Return, from the listing below, every line that includes "yellow".
---------- Listed records
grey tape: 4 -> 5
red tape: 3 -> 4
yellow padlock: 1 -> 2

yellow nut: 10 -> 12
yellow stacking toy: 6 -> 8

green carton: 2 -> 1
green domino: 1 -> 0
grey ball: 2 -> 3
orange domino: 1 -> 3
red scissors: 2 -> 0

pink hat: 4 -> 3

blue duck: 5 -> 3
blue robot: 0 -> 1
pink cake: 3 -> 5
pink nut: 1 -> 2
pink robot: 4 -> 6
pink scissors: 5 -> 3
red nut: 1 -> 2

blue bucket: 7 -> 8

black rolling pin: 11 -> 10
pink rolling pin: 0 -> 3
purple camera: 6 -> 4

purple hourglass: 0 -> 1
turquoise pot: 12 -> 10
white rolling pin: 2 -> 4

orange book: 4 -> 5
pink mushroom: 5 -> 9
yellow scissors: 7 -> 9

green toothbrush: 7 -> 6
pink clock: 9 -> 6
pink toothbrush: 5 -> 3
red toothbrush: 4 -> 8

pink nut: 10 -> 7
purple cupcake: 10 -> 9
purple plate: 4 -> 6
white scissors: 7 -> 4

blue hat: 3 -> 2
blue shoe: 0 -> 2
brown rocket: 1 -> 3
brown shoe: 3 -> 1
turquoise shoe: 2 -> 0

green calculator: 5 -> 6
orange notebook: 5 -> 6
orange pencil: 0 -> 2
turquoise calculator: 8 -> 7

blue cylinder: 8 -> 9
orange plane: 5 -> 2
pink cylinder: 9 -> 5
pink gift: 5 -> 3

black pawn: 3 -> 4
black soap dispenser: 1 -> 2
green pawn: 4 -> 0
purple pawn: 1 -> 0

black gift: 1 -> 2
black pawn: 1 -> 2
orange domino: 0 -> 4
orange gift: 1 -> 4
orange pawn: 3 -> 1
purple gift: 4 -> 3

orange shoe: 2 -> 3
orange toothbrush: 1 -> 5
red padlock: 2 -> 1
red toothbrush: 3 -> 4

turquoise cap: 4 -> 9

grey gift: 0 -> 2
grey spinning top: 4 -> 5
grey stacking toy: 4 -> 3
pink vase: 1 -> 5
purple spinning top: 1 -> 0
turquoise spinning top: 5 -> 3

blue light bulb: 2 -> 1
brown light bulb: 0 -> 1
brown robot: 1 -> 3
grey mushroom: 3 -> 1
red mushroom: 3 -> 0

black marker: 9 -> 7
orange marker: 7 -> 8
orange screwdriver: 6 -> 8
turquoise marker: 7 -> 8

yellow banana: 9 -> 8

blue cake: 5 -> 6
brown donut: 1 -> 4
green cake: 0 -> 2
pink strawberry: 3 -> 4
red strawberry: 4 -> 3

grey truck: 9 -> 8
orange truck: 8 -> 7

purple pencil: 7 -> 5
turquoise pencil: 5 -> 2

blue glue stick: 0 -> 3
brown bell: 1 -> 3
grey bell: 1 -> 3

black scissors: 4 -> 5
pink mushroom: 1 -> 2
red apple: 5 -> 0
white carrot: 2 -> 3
--------------------
▶ Result
yellow padlock: 1 -> 2
yellow nut: 10 -> 12
yellow stacking toy: 6 -> 8
yellow scissors: 7 -> 9
yellow banana: 9 -> 8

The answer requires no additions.